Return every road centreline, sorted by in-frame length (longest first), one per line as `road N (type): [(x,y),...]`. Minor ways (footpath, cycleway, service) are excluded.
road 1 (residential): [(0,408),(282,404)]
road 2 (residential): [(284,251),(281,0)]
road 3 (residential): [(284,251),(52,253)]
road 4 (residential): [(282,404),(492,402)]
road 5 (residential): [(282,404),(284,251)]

********************

Objective
Place all of the lines above into a Markdown table with a column headed "No." for the row number and a column headed "Entry" for the line itself, leaving out any blank lines.

Solution
| No. | Entry |
|---|---|
| 1 | Return every road centreline, sorted by in-frame length (longest first), one per line as `road N (type): [(x,y),...]`. Minor ways (footpath, cycleway, service) are excluded. |
| 2 | road 1 (residential): [(0,408),(282,404)] |
| 3 | road 2 (residential): [(284,251),(281,0)] |
| 4 | road 3 (residential): [(284,251),(52,253)] |
| 5 | road 4 (residential): [(282,404),(492,402)] |
| 6 | road 5 (residential): [(282,404),(284,251)] |